EXTRACTED RECORDS
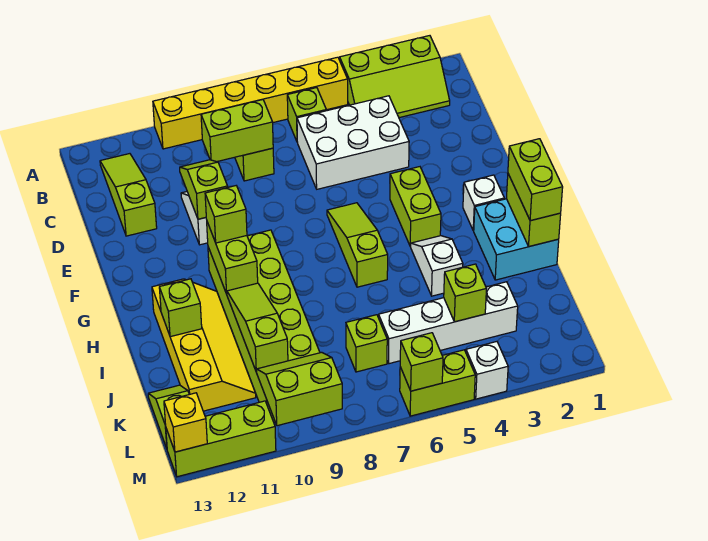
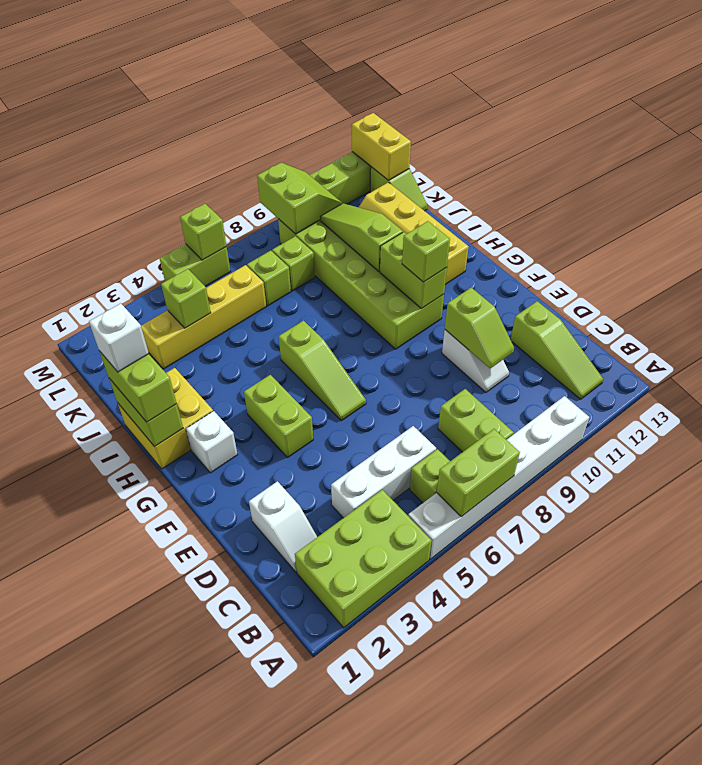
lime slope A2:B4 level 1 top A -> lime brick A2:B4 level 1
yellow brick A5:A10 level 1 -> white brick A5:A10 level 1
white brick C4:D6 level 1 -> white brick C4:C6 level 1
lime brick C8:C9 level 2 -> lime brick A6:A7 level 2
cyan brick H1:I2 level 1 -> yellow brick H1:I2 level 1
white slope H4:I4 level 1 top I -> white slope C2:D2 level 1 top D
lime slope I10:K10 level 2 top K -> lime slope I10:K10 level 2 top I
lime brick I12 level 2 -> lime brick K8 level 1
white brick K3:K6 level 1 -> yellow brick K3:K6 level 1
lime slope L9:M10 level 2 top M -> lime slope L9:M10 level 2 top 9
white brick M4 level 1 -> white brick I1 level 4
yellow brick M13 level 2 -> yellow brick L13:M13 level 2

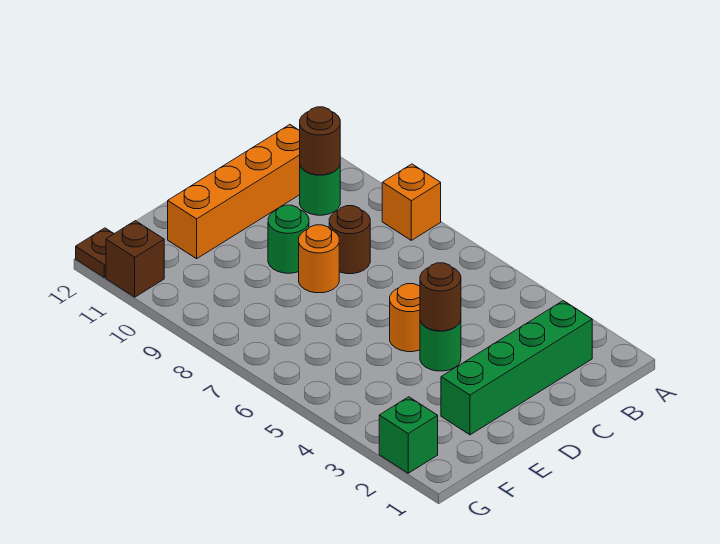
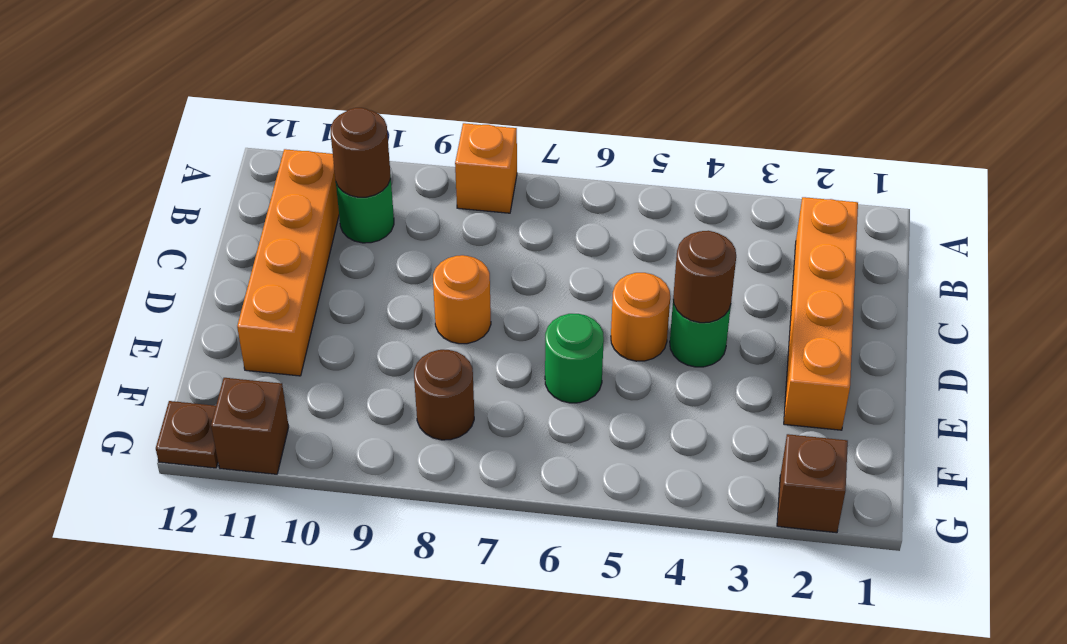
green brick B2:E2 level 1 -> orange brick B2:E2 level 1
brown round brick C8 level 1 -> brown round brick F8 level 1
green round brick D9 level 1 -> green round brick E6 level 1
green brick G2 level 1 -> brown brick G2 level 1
==
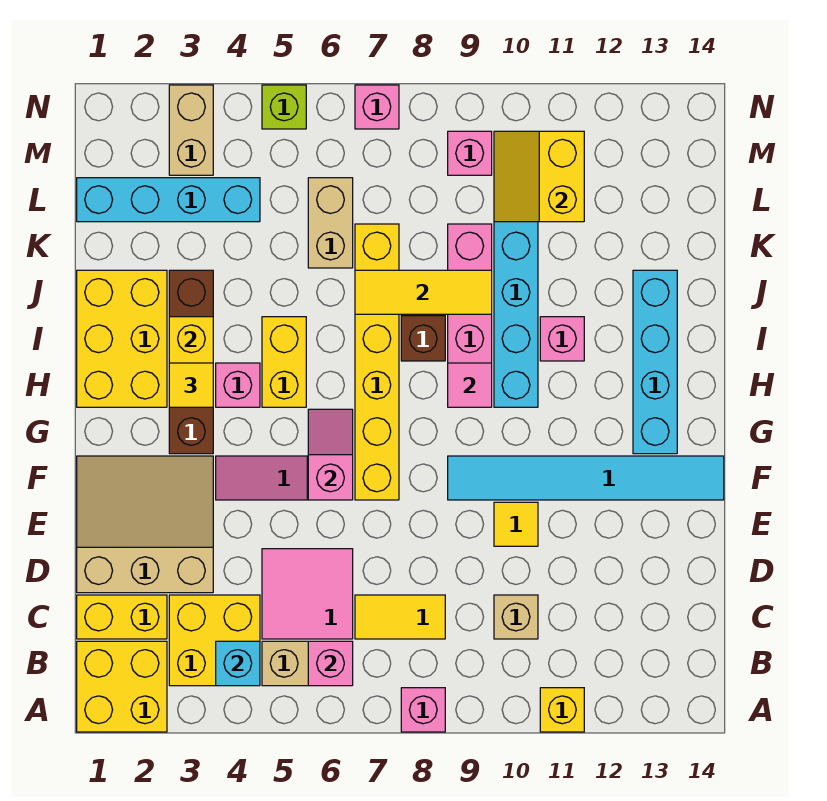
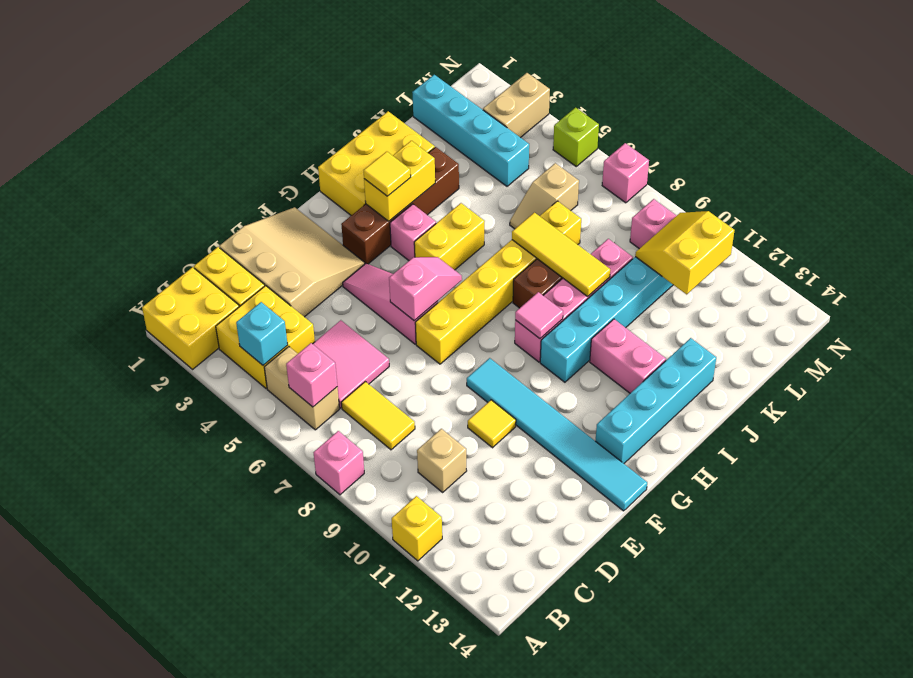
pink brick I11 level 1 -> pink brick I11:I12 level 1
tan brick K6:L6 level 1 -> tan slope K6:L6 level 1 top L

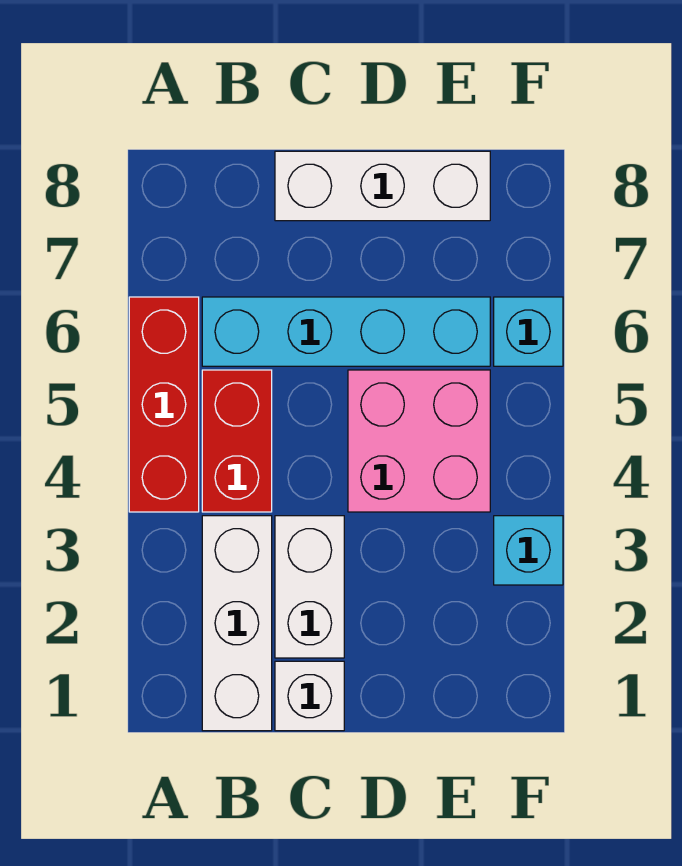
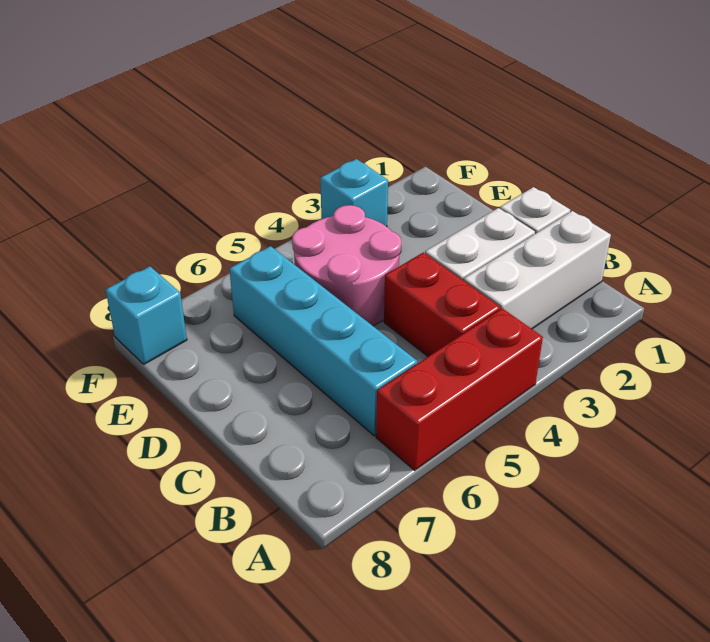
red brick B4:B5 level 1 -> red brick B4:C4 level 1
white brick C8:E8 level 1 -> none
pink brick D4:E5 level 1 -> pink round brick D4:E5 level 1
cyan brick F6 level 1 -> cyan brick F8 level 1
==
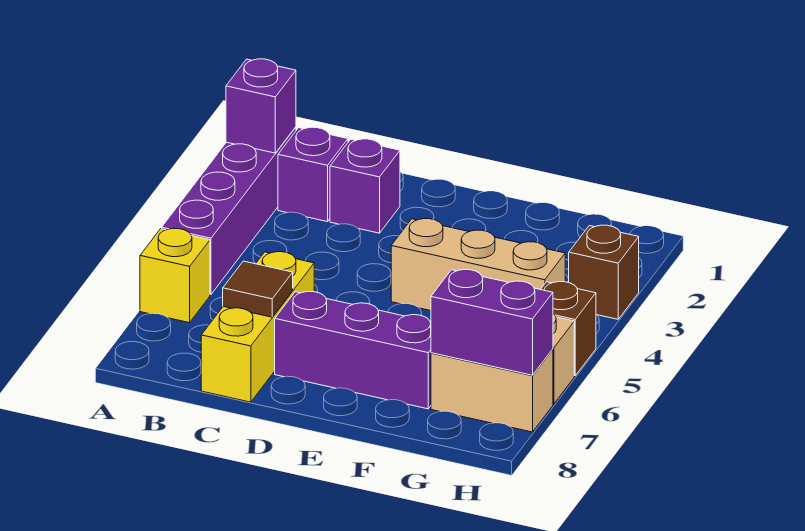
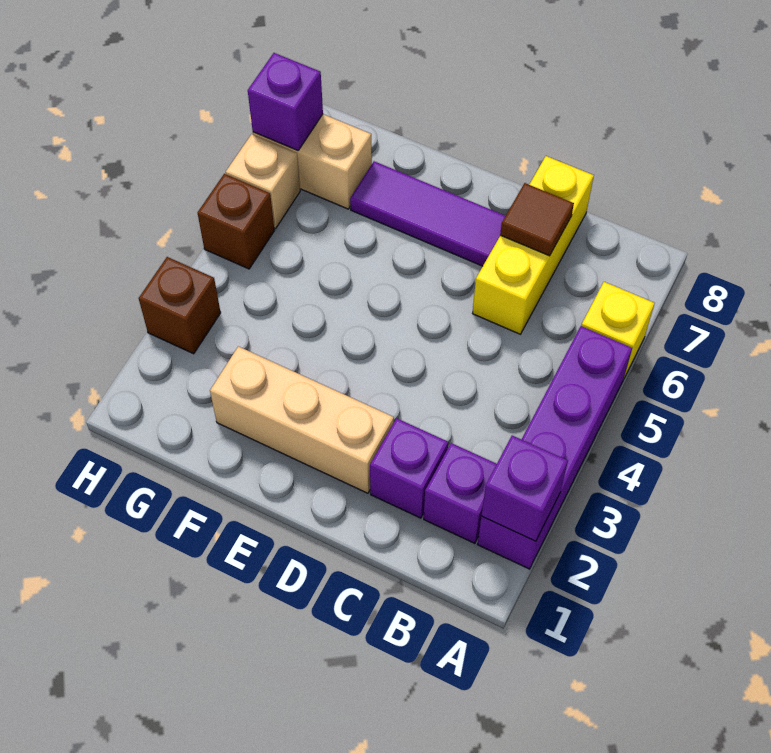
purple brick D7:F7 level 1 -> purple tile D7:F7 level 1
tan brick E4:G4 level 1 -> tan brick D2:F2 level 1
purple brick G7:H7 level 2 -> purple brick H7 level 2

GOAL OF THE EXERCISE
An exact copy of the lines above between the line holding "purple brick D7:F7" and the line holding "purple brick G7:H7", inclusive, is the whole answer.

REPLY TO THE EXERCISE
purple brick D7:F7 level 1 -> purple tile D7:F7 level 1
tan brick E4:G4 level 1 -> tan brick D2:F2 level 1
purple brick G7:H7 level 2 -> purple brick H7 level 2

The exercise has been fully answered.